▶ TASK
Rewrite the items below, replacing "given word" with "listed word" and leaving everything else unchanged.
[Start PROVIDED DATA]
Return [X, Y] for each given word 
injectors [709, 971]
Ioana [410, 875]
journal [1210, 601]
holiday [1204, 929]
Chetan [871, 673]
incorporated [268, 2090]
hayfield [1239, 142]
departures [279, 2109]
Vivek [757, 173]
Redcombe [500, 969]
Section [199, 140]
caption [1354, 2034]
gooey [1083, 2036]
[End PROVIDED DATA]
▶ TASK OUTPUT
Return [X, Y] for each listed word 
injectors [709, 971]
Ioana [410, 875]
journal [1210, 601]
holiday [1204, 929]
Chetan [871, 673]
incorporated [268, 2090]
hayfield [1239, 142]
departures [279, 2109]
Vivek [757, 173]
Redcombe [500, 969]
Section [199, 140]
caption [1354, 2034]
gooey [1083, 2036]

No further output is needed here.